* [Object change descriptions]:
────────────────────────────────────────

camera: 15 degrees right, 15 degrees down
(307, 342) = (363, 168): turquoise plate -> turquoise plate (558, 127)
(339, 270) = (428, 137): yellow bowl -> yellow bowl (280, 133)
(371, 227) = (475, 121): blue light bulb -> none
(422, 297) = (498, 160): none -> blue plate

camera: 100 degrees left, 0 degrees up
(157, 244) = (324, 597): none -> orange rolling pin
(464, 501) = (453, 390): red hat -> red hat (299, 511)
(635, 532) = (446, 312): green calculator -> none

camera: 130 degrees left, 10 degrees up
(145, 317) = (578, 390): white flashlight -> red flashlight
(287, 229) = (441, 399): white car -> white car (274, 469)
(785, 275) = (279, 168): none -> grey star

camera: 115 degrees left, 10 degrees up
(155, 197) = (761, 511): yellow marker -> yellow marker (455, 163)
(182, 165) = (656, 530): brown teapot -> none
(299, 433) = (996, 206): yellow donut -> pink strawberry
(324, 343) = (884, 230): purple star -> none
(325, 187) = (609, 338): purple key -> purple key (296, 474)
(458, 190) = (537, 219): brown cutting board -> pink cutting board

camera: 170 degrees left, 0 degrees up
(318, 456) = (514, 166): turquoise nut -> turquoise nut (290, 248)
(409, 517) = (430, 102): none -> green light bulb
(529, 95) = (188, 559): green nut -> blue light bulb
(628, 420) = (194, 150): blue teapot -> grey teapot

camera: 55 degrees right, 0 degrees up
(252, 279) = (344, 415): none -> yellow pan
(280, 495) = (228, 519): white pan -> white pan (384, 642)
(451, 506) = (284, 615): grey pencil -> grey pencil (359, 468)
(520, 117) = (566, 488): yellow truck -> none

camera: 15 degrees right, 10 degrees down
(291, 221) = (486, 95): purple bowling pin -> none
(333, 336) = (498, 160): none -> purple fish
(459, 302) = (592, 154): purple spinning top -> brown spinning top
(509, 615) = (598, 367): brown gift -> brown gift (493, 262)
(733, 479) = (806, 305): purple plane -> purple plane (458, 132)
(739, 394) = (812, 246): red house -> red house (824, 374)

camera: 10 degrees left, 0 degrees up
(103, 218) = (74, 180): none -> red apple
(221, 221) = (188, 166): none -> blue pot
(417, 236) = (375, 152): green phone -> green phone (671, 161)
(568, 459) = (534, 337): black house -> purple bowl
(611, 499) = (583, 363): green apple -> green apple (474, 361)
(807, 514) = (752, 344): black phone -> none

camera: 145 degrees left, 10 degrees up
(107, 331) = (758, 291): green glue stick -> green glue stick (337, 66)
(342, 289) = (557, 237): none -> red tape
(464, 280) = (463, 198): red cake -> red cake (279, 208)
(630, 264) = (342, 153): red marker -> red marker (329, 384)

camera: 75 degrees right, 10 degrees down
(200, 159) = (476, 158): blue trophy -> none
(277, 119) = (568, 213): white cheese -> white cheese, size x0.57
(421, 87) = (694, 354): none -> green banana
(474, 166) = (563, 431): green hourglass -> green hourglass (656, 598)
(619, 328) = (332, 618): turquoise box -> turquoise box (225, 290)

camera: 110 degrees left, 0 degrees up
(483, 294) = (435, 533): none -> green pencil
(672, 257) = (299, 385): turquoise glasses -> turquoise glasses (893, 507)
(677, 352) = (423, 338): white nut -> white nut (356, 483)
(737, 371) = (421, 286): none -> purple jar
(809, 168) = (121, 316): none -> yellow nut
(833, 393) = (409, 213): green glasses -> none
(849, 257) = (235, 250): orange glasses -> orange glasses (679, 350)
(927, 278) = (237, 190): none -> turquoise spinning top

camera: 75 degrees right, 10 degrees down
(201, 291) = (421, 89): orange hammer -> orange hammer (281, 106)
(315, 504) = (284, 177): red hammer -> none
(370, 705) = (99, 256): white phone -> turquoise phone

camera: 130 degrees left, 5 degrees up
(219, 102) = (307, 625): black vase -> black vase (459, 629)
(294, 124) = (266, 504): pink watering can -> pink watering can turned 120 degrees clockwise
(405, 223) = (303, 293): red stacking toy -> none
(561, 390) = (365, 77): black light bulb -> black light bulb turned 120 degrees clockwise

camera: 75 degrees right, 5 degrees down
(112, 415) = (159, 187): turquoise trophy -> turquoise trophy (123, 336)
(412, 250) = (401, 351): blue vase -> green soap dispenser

────────────────────────────────────────

* [Task directions]:
Given the data above, which lines hold the string "teapot"? Return them.

* [Task result]:
(182, 165) = (656, 530): brown teapot -> none
(628, 420) = (194, 150): blue teapot -> grey teapot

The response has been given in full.